WHAT YOU NEED TO DO –
Only the text belongs in the copy: retype each record exactly as it appears.

Source records –
################

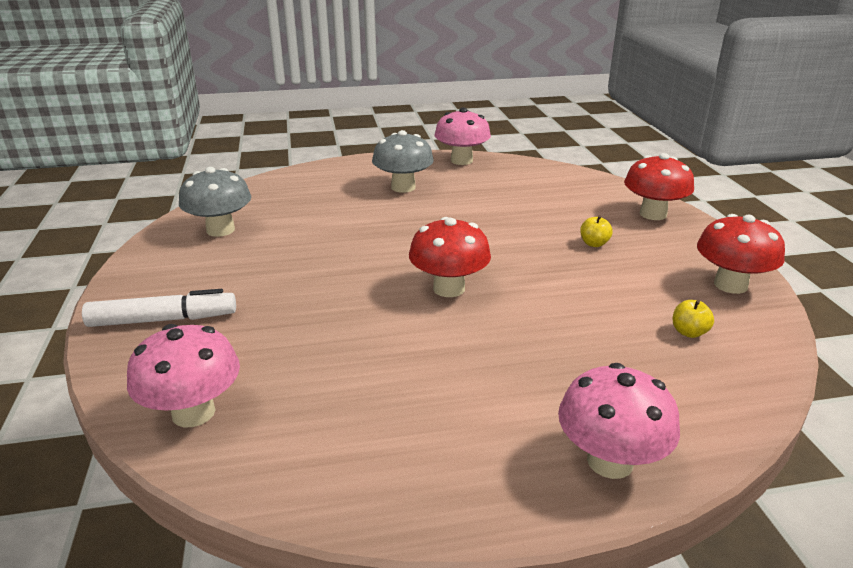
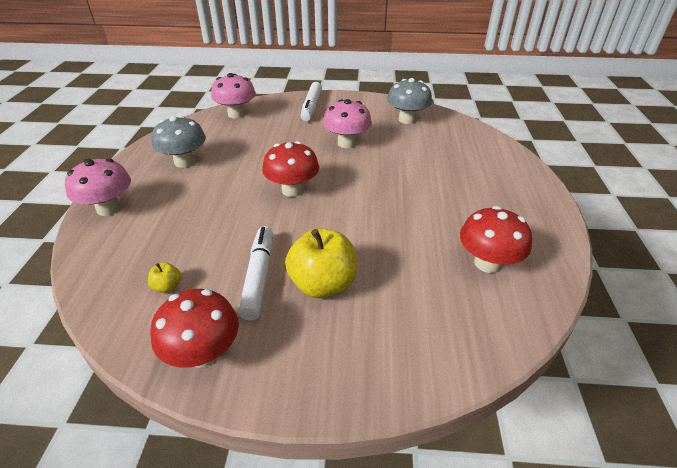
camera: 105 degrees right, 10 degrees up
grey mushroom [372,130,434,193] -> grey mushroom moved to [152,116,206,168]
pink mushroom [435,108,491,165] -> pink mushroom moved to [323,99,372,148]
yellow apple [580,215,613,247] -> yellow apple [285,228,357,298], size x2.26
red mushroom [624,153,694,220] -> red mushroom moved to [460,206,532,273]
none -> white marker [238,226,273,320]

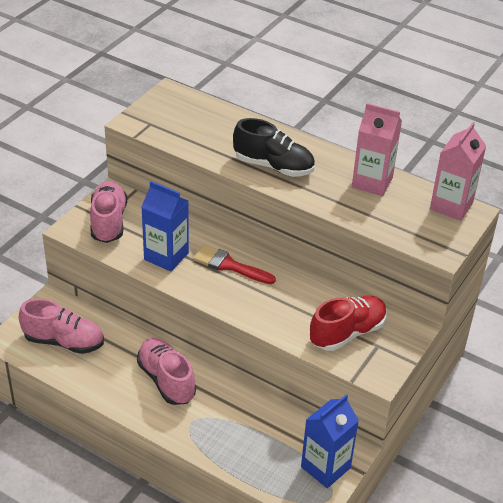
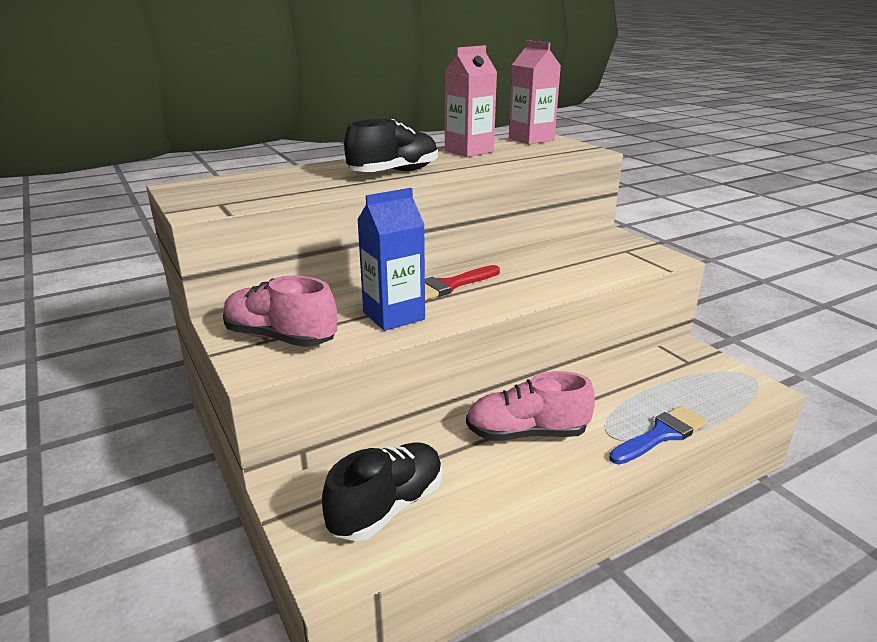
camera: 60 degrees left, 15 degrees down
pink shoe [19,298,104,354] -> black shoe [322,442,442,541]
blue carton [301,394,359,488] -> none
red shoe [310,295,387,351] -> none
none -> blue brush [609,406,708,465]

################

ANSWER SECTION –
camera: 105 degrees right, 10 degrees up
grey mushroom [372,130,434,193] -> grey mushroom moved to [152,116,206,168]
pink mushroom [435,108,491,165] -> pink mushroom moved to [323,99,372,148]
yellow apple [580,215,613,247] -> yellow apple [285,228,357,298], size x2.26
red mushroom [624,153,694,220] -> red mushroom moved to [460,206,532,273]
none -> white marker [238,226,273,320]

camera: 60 degrees left, 15 degrees down
pink shoe [19,298,104,354] -> black shoe [322,442,442,541]
blue carton [301,394,359,488] -> none
red shoe [310,295,387,351] -> none
none -> blue brush [609,406,708,465]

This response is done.